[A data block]
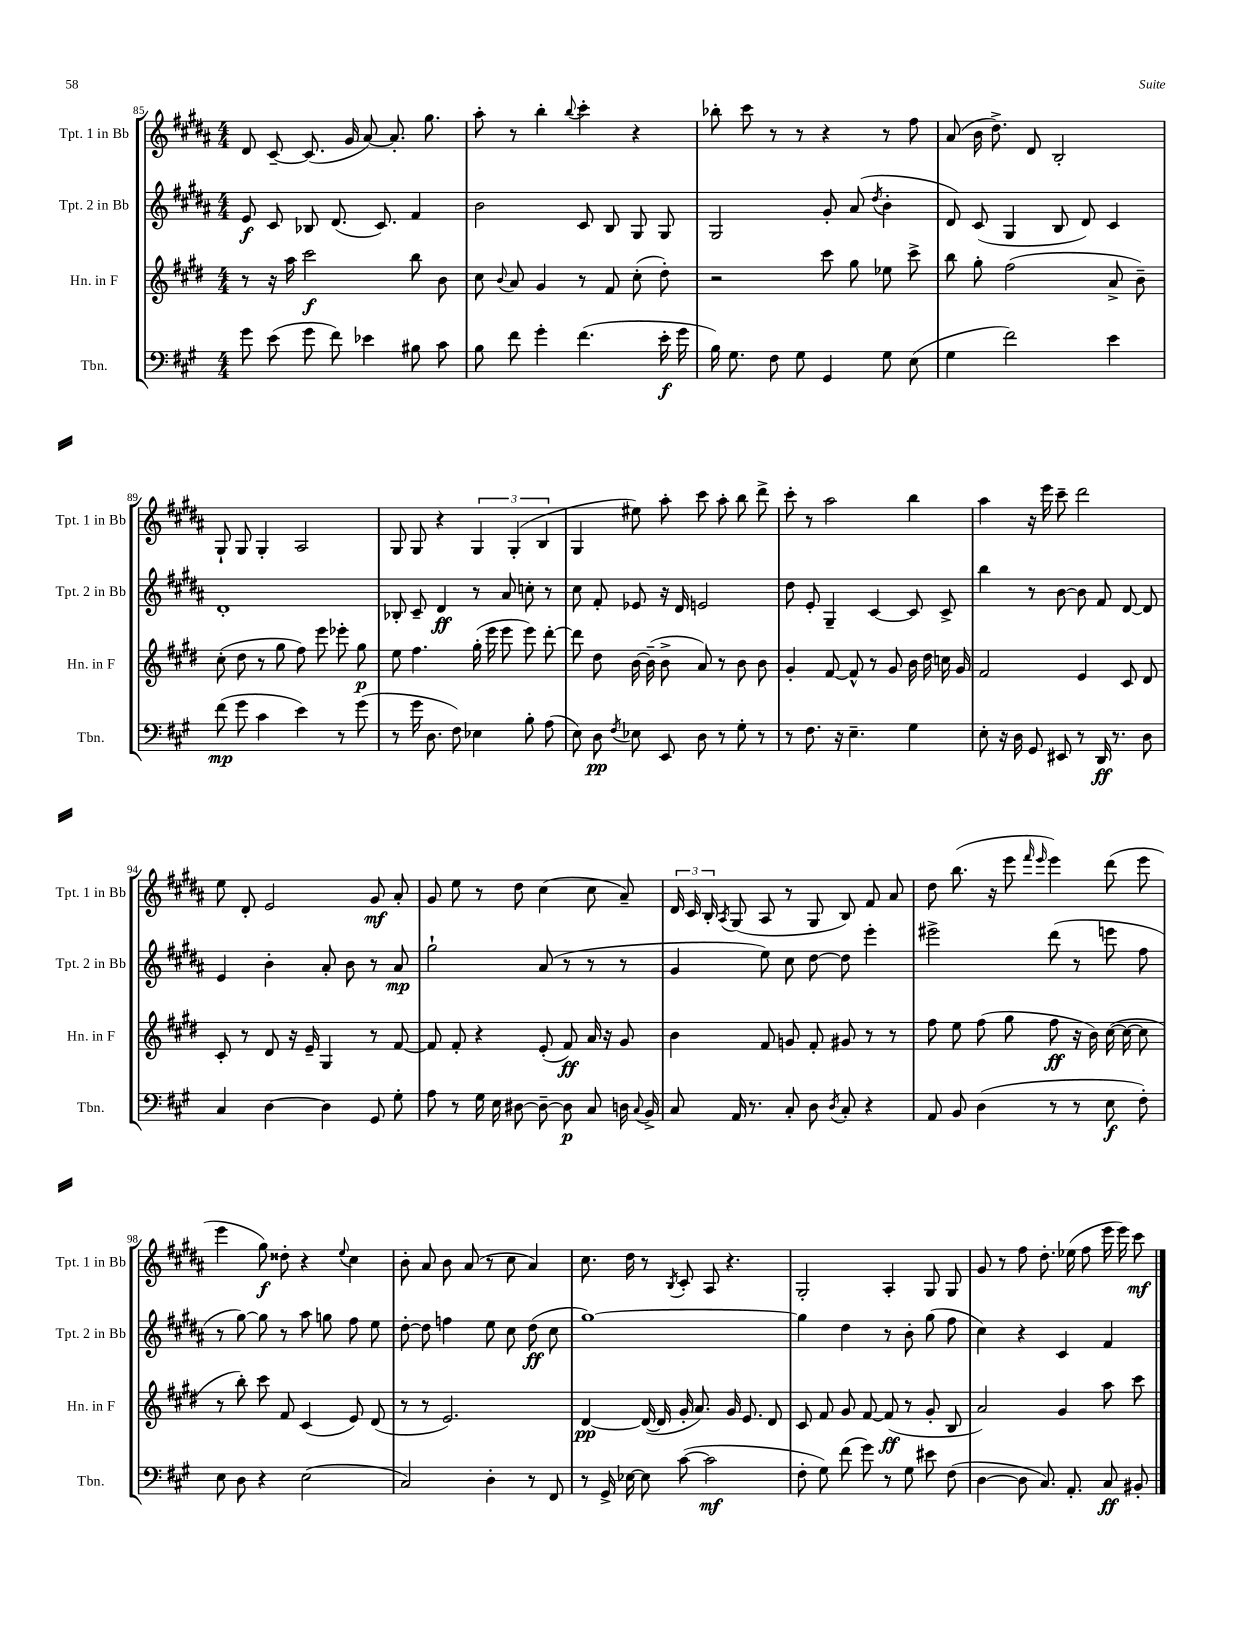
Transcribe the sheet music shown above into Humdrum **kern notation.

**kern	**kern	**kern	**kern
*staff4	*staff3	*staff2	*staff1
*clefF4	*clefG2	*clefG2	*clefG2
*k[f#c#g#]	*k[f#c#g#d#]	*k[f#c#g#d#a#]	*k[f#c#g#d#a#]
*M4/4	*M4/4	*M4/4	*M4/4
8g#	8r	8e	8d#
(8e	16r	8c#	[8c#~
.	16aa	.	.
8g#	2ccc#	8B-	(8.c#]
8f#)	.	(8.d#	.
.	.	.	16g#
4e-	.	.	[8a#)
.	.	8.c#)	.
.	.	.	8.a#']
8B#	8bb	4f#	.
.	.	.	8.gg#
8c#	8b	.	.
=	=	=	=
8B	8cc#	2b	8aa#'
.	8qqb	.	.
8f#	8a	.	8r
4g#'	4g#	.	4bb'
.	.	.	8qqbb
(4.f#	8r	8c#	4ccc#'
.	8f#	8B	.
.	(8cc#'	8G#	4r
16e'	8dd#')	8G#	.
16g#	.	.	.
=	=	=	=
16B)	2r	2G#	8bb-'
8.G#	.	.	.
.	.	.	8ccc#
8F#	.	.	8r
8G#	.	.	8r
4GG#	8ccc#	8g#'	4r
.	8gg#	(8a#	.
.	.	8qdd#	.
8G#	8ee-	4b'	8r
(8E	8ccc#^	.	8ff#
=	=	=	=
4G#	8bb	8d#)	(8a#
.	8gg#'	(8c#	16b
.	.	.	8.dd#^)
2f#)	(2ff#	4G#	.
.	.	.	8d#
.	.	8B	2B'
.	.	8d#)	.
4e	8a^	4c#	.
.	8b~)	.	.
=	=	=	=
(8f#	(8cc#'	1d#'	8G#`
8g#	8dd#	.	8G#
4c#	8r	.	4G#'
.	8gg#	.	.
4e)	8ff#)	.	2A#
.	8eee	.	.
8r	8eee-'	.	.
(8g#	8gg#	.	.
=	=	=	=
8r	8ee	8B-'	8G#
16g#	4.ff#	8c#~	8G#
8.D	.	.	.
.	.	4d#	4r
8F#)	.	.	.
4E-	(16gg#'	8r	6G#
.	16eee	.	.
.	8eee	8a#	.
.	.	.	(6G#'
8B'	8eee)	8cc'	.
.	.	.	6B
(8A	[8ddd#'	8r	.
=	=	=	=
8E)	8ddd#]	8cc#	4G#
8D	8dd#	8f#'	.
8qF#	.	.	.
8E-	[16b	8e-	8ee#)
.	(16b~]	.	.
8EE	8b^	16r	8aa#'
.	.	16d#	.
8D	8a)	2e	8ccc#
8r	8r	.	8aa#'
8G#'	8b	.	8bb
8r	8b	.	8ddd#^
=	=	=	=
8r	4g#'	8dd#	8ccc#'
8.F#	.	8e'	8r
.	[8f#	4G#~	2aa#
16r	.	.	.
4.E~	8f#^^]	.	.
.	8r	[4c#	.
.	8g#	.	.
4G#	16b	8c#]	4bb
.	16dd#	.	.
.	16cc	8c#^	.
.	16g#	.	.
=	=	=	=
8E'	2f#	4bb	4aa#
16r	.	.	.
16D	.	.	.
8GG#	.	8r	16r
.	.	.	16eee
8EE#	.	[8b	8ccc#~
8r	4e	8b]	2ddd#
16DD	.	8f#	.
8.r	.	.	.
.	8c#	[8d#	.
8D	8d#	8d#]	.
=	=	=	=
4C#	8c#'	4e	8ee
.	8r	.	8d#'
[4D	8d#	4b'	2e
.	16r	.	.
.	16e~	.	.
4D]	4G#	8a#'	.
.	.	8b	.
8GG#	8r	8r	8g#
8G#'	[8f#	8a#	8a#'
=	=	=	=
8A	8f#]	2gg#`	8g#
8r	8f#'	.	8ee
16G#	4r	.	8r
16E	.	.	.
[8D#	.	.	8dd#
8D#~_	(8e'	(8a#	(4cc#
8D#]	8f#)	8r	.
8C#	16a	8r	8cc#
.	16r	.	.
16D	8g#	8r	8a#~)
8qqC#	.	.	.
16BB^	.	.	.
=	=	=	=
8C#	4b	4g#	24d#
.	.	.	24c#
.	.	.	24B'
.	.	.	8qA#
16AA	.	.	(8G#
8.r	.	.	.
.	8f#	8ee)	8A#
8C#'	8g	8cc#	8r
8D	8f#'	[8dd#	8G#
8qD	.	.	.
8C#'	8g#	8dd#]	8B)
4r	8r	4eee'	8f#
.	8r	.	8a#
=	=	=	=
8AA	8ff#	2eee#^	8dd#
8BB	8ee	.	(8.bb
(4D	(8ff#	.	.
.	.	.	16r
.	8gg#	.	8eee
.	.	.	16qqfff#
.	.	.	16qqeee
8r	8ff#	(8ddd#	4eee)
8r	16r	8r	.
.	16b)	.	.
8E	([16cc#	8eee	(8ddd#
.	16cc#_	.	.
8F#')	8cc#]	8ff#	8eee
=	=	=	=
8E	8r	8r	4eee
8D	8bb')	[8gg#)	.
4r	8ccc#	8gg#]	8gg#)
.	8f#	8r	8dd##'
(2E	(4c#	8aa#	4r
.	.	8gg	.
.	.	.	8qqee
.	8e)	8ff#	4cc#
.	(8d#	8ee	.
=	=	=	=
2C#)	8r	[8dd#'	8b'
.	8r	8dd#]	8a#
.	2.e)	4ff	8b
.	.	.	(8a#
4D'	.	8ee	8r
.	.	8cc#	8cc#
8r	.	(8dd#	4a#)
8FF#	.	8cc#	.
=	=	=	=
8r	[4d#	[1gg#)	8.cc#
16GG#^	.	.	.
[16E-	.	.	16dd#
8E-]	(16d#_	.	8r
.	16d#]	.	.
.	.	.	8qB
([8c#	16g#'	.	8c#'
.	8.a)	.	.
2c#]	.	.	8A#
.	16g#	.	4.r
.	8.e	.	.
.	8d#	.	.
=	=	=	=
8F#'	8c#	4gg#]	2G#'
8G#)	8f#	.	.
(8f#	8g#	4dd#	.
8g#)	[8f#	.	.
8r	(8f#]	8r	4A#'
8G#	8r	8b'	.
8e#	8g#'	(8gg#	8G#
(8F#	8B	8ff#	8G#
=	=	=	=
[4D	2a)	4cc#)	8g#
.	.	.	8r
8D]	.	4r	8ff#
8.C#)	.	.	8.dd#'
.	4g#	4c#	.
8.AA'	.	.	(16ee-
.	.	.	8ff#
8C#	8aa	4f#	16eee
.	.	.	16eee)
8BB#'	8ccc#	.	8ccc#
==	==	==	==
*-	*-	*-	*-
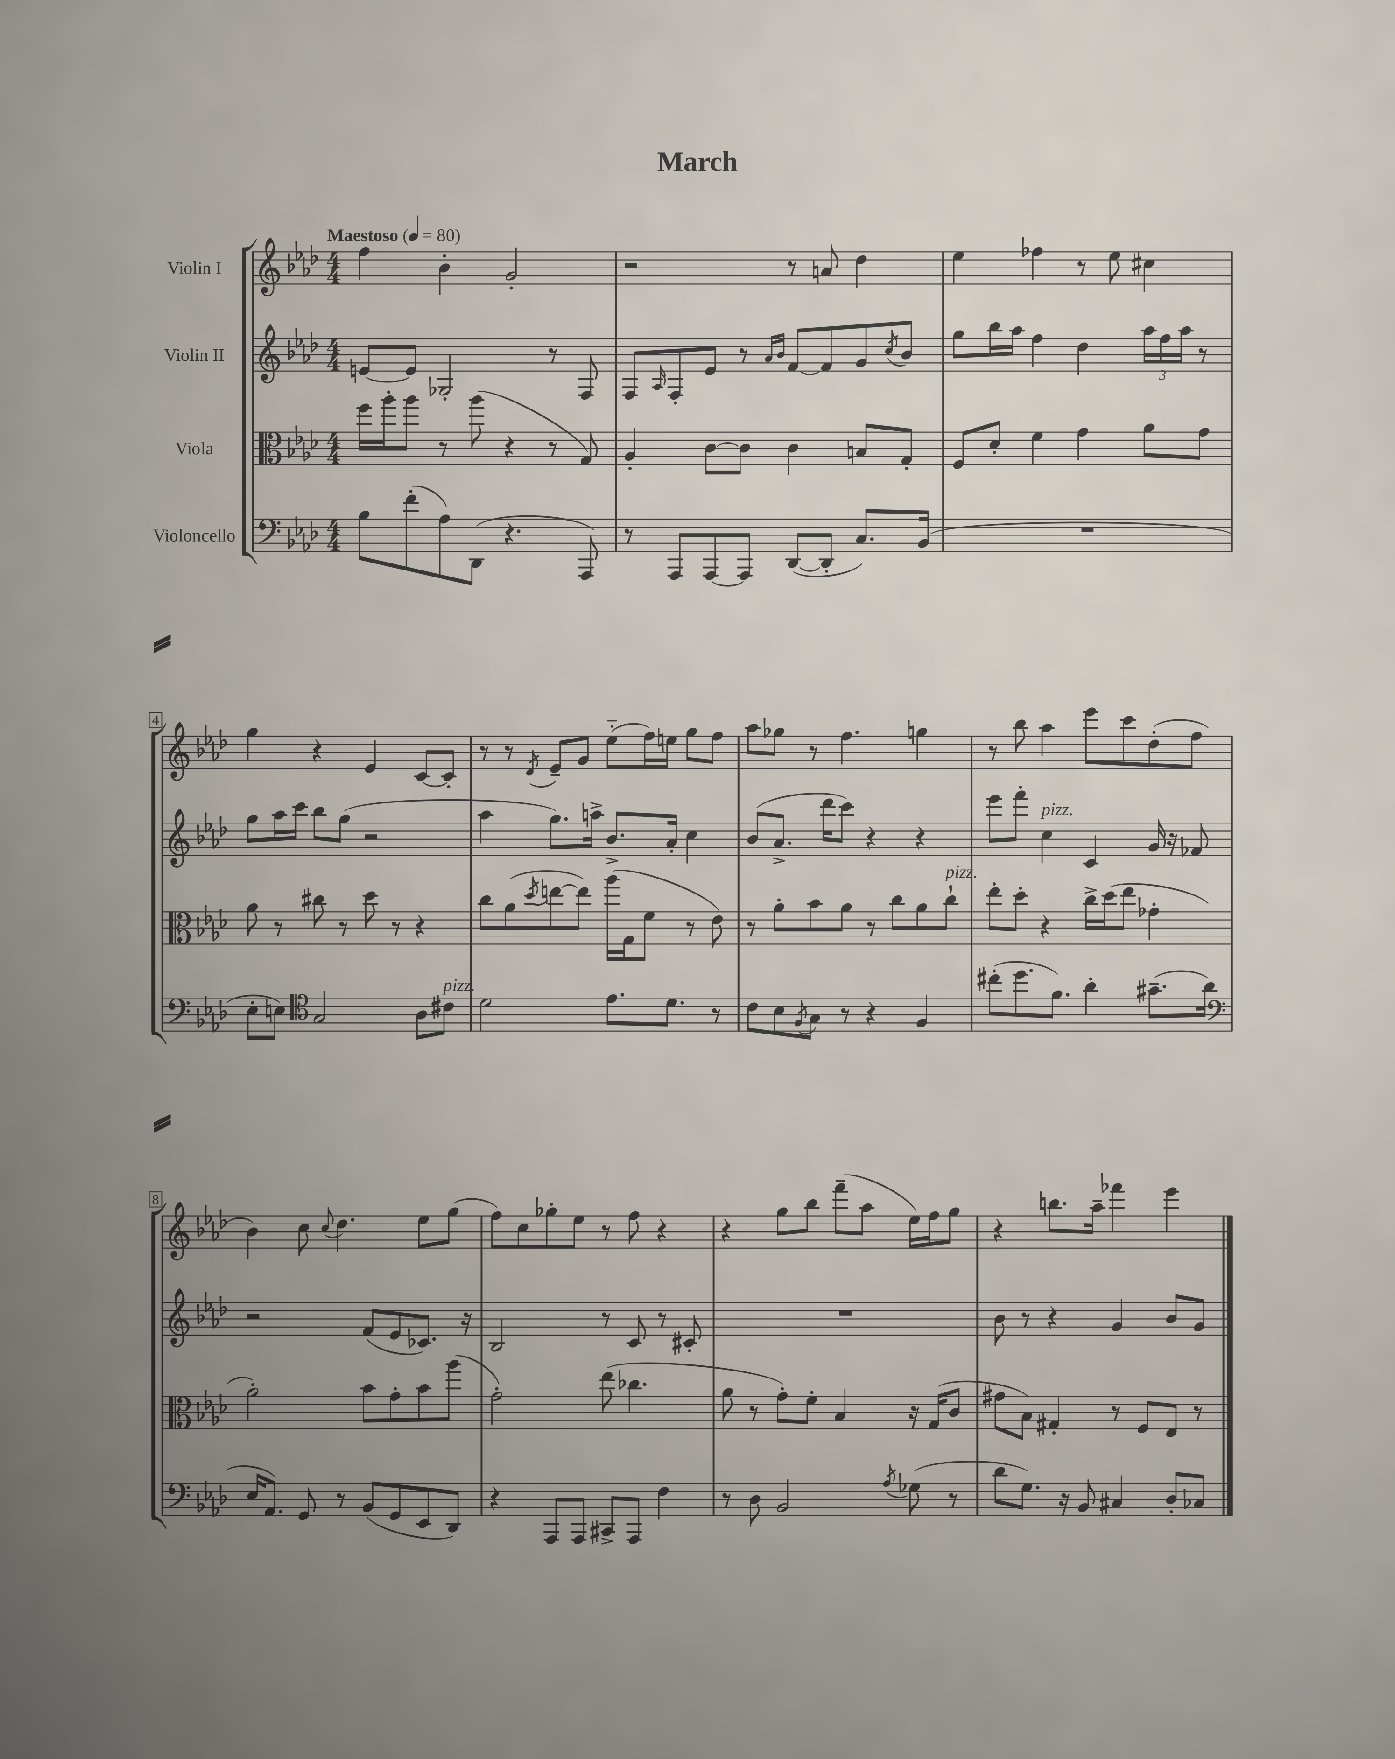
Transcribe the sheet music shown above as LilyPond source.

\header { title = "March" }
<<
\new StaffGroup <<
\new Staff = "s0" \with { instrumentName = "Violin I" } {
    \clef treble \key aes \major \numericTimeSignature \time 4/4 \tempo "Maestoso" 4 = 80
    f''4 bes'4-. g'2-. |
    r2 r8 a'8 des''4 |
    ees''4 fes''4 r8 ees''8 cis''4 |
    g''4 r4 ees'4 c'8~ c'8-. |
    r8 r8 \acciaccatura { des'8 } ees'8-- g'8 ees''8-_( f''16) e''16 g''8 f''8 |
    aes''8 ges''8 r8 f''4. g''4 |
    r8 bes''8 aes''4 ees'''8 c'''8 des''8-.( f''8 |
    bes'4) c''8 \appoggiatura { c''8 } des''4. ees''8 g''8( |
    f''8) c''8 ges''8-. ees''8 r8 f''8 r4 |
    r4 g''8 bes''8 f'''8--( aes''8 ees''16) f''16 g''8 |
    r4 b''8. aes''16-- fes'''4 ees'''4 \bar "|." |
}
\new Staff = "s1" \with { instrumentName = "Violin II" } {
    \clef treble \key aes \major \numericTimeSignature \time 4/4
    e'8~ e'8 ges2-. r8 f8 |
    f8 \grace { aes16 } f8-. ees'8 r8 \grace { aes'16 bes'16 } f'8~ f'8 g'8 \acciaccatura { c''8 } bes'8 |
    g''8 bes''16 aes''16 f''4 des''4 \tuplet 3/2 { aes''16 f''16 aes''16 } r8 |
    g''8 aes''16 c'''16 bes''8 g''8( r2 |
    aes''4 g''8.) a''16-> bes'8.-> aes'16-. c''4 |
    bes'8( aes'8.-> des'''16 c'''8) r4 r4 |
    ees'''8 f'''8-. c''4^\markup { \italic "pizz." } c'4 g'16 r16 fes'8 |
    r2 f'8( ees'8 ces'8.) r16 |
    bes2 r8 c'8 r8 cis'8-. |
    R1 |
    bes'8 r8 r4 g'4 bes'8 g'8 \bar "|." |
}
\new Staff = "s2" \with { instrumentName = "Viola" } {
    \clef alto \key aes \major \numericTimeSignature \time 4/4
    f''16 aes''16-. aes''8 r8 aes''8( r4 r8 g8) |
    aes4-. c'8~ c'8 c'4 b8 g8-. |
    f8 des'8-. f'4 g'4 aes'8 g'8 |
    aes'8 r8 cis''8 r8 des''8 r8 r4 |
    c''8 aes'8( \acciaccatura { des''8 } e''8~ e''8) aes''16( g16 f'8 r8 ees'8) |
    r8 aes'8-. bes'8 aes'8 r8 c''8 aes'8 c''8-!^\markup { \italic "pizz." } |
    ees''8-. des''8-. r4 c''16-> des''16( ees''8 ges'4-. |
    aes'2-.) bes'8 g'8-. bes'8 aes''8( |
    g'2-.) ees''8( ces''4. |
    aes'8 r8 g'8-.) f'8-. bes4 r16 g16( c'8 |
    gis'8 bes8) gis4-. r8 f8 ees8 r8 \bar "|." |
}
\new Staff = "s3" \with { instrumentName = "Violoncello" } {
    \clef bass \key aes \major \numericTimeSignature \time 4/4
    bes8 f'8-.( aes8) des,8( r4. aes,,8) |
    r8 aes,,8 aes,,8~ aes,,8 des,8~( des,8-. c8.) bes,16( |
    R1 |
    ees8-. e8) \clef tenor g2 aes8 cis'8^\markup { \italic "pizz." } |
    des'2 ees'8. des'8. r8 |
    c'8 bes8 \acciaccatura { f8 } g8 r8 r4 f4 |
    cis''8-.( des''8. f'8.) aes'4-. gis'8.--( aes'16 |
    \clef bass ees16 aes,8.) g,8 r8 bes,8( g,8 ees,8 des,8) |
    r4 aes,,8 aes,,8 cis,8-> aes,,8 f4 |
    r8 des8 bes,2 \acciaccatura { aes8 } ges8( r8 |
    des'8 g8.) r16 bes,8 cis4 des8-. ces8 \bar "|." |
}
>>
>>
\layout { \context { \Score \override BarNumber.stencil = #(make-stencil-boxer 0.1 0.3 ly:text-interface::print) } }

Written instruction — Please count the lines in the rows above that contain the string "markup", matching case exactly, and give only the number.

Response below — 3